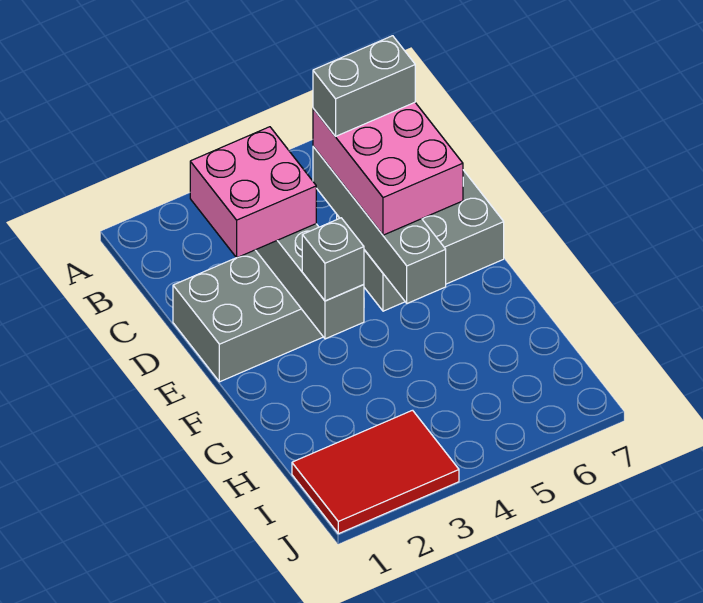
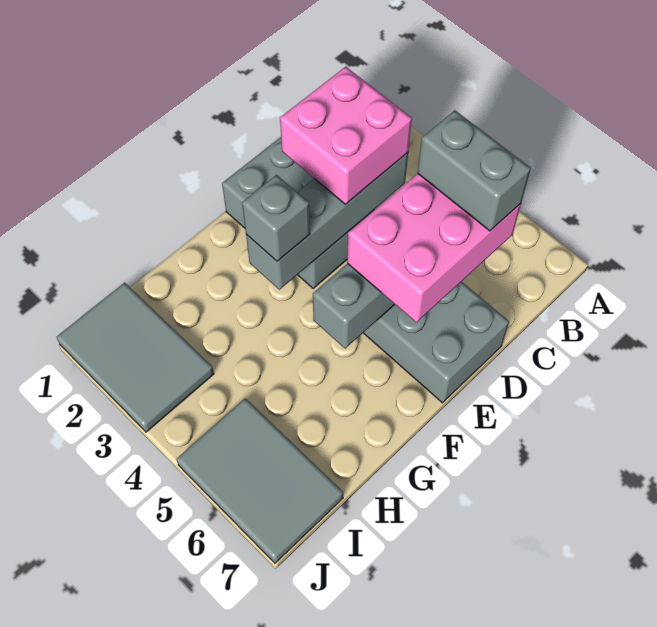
red tile I1:J3 level 1 -> grey tile I1:J3 level 1
none -> grey tile I5:J7 level 1

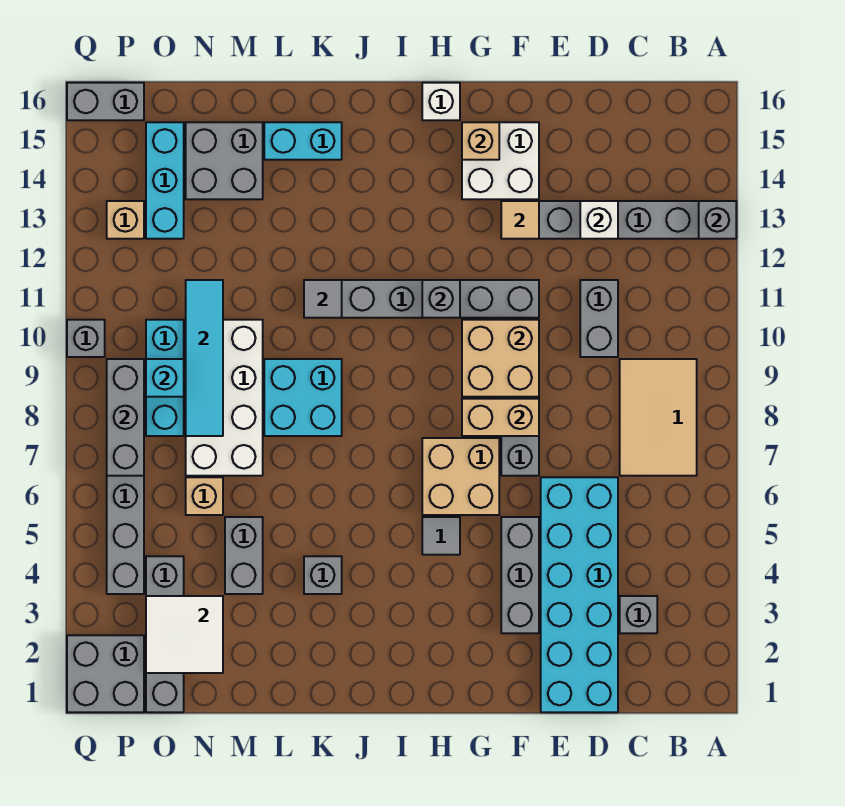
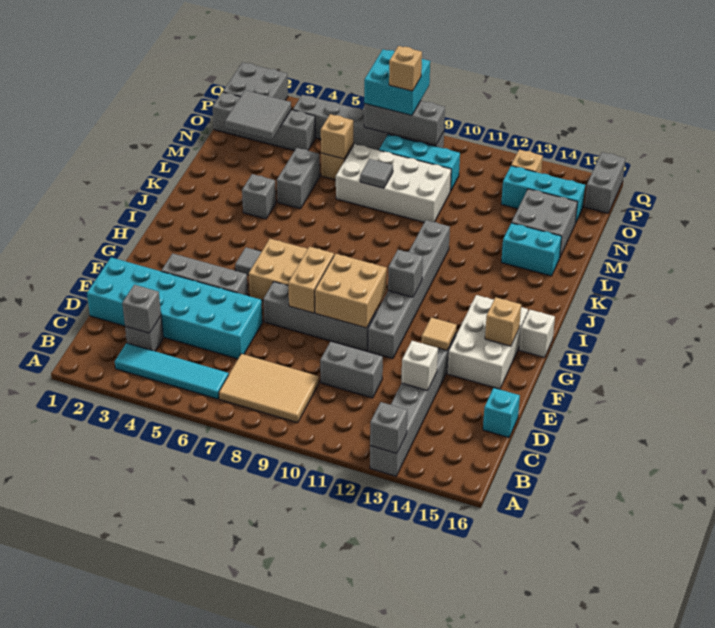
white brick F14:G15 level 1 -> white brick F14:H15 level 1
cyan brick K8:L9 level 1 -> cyan brick P7:Q8 level 3
grey tile K11 level 2 -> grey tile M8 level 2
cyan brick K15:L15 level 1 -> cyan brick L14:L15 level 1
grey brick M4:M5 level 1 -> grey brick L5:M5 level 1
white tile N2:O3 level 2 -> grey tile N2:O3 level 2
none -> tan brick N6 level 2
cyan tile N8:N11 level 2 -> cyan tile B3:B6 level 1
cyan brick O9 level 2 -> cyan brick D16 level 1
none -> tan brick P8 level 4
grey brick Q10 level 1 -> grey brick C3 level 2

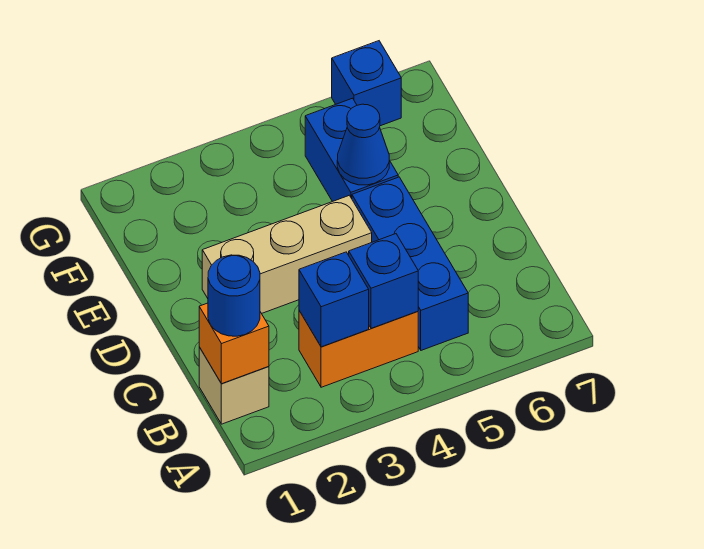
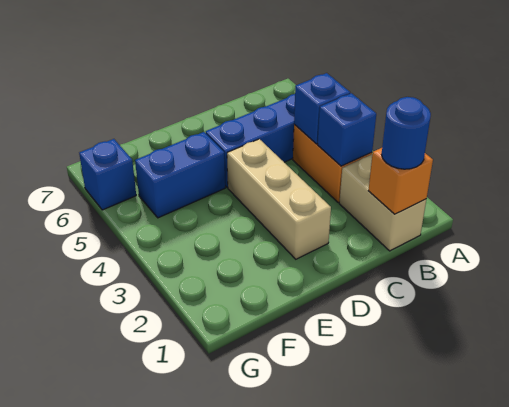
tan brick B1 level 1 -> tan brick B1:B2 level 1
blue cone E5 level 2 -> none

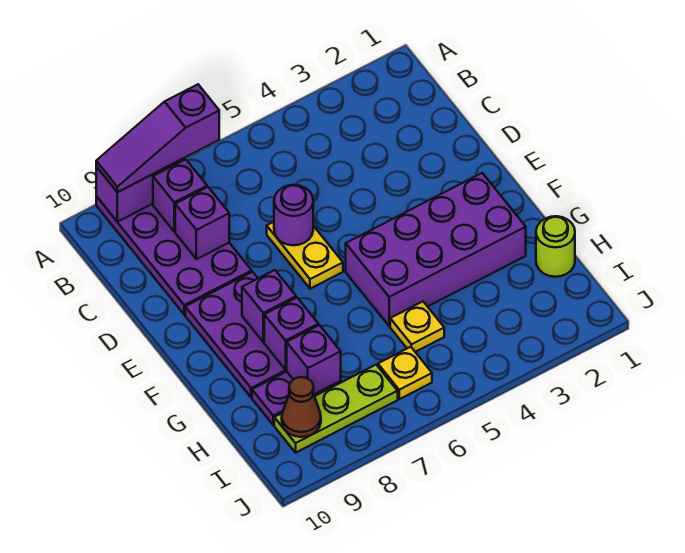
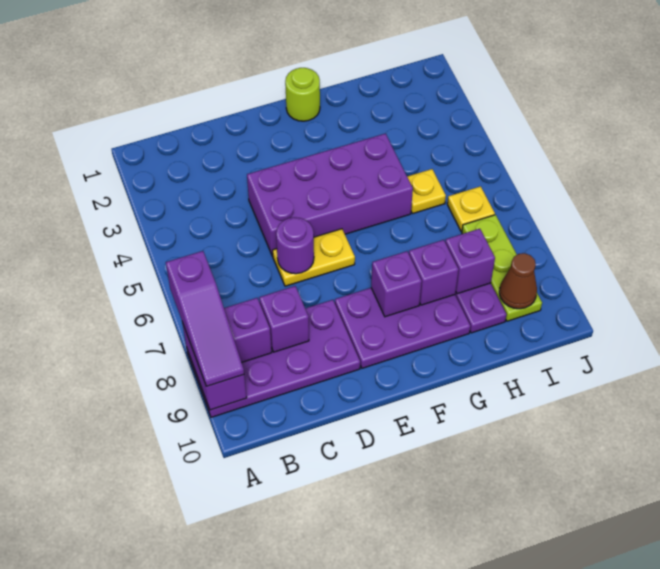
purple brick F2:G5 level 1 -> purple brick D4:G5 level 1
lime round brick H1 level 1 -> lime round brick F1 level 1

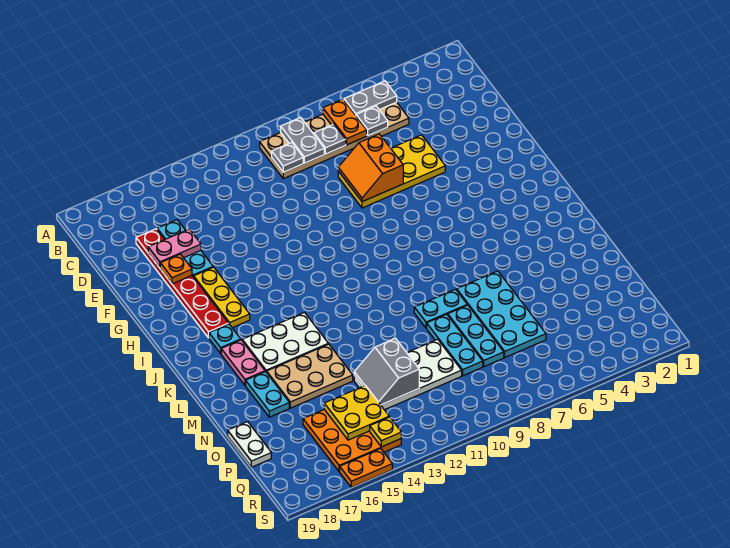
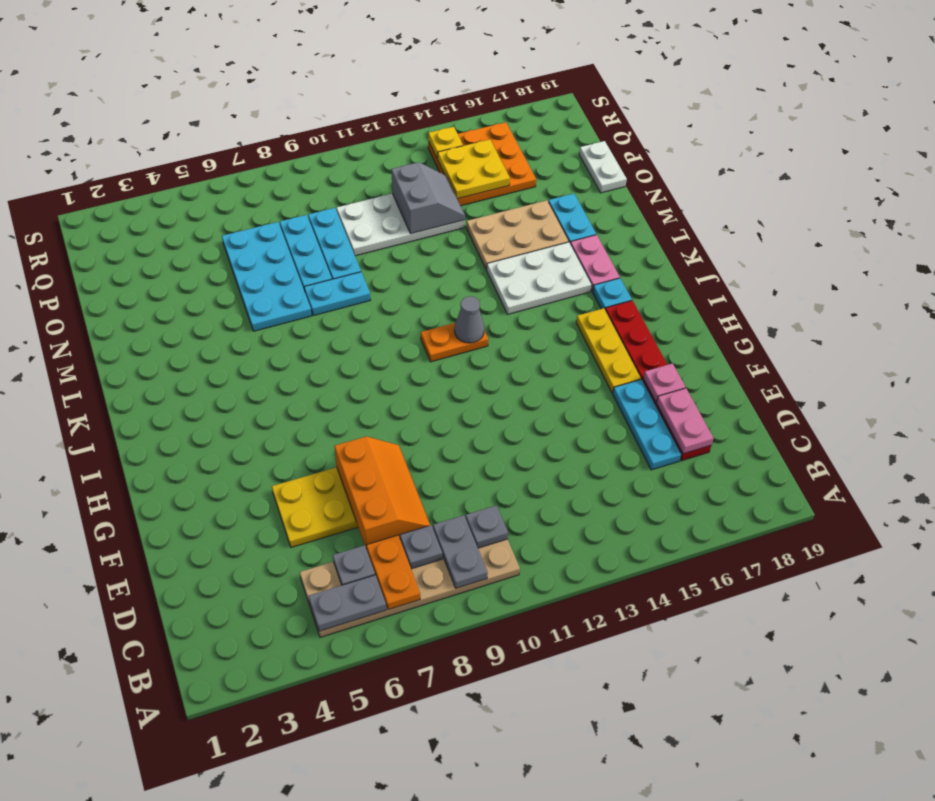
orange slope E7:F8 level 2 top 7 -> orange slope D7:F8 level 2 top 7
pink plate E16:E17 level 2 -> pink plate D17:E17 level 2
orange plate F17 level 2 -> pink plate F17 level 2
none -> grey cone J12 level 2
orange plate S15:S16 level 1 -> orange plate J11:J12 level 1

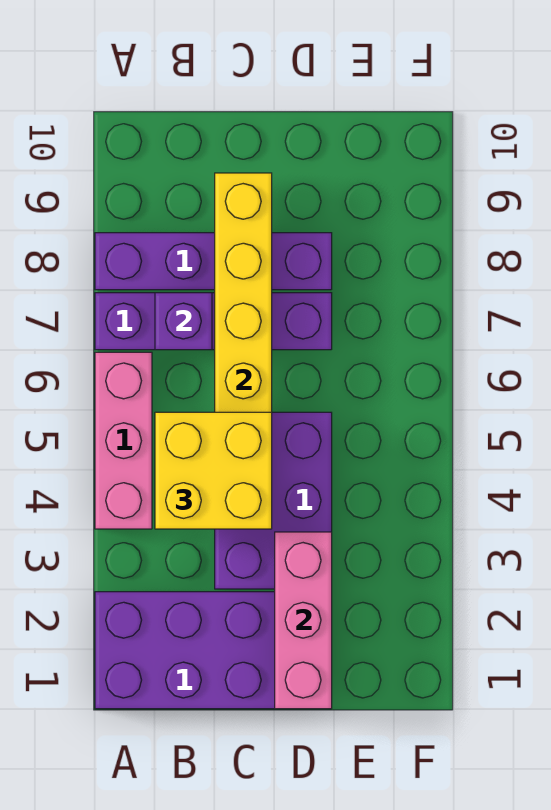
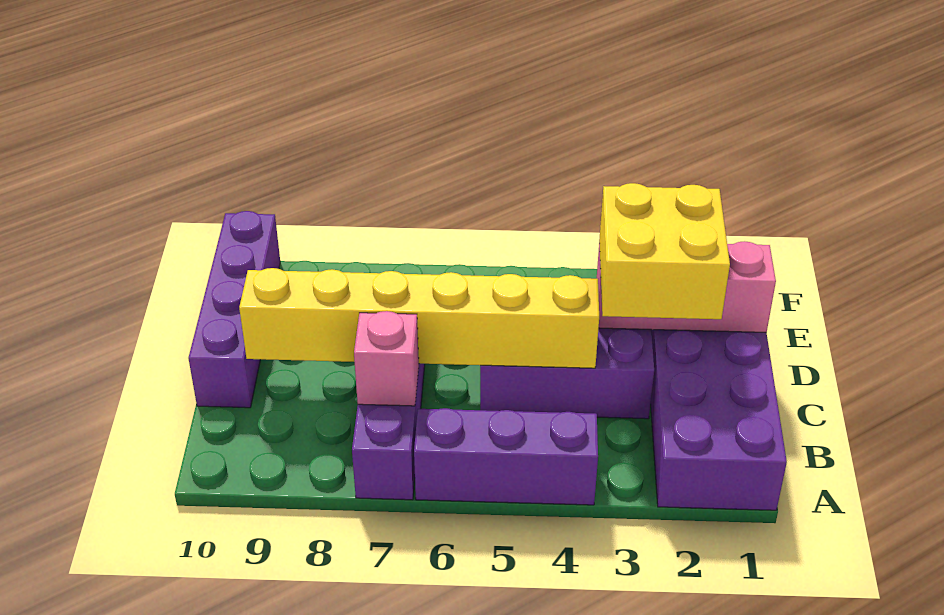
pink brick A4:A6 level 1 -> purple brick A4:A6 level 1
purple brick A8:D8 level 1 -> purple brick C10:F10 level 1
yellow brick B4:C5 level 3 -> yellow brick C2:D3 level 3
purple brick B7 level 2 -> pink brick B7 level 2

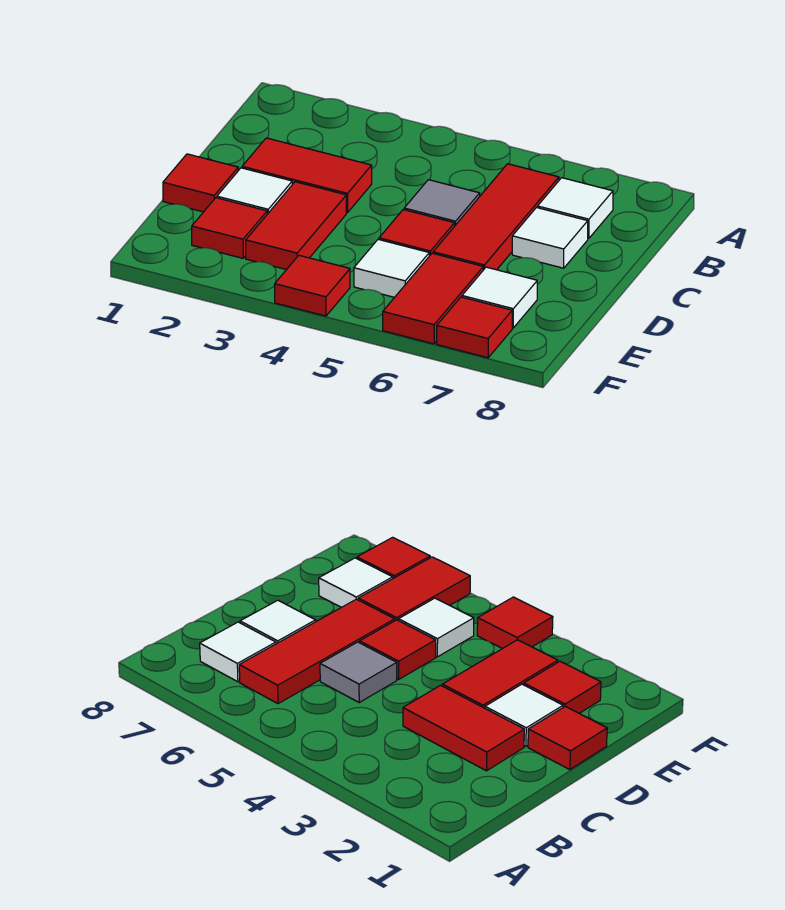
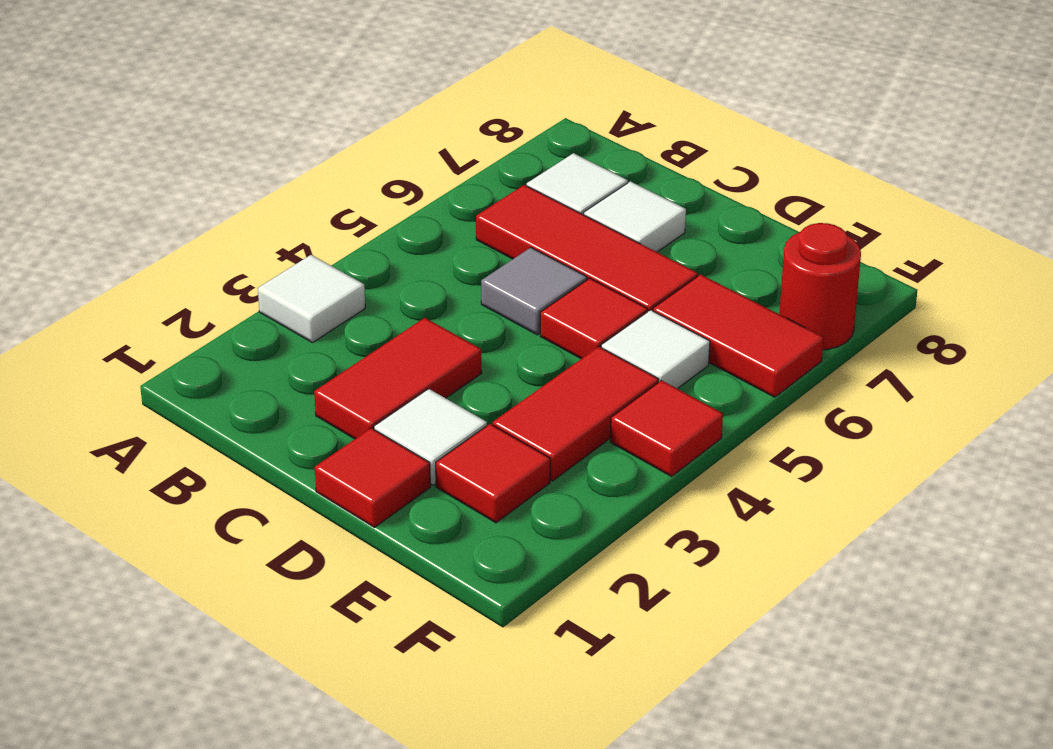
red tile D3:E3 level 1 -> red tile E3:E4 level 1
white tile E7 level 1 -> white tile A3 level 1
red tile F7 level 1 -> red round brick F7 level 1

> _What you should do_
In the listing above, find the line containing "cyan brick K15:L15" and the line containing "tan brick B1 level". Print those two lines and every line between them exactly, with no pictures.

> _Your solution_
cyan brick K15:L15 level 1 -> cyan brick L14:L15 level 1
grey brick M4:M5 level 1 -> grey brick L5:M5 level 1
white tile N2:O3 level 2 -> grey tile N2:O3 level 2
none -> tan brick N6 level 2
cyan tile N8:N11 level 2 -> cyan tile B3:B6 level 1
cyan brick O9 level 2 -> cyan brick D16 level 1
none -> tan brick P8 level 4
grey brick Q10 level 1 -> grey brick C3 level 2

tan brick B1 level 1 -> tan brick B1:B2 level 1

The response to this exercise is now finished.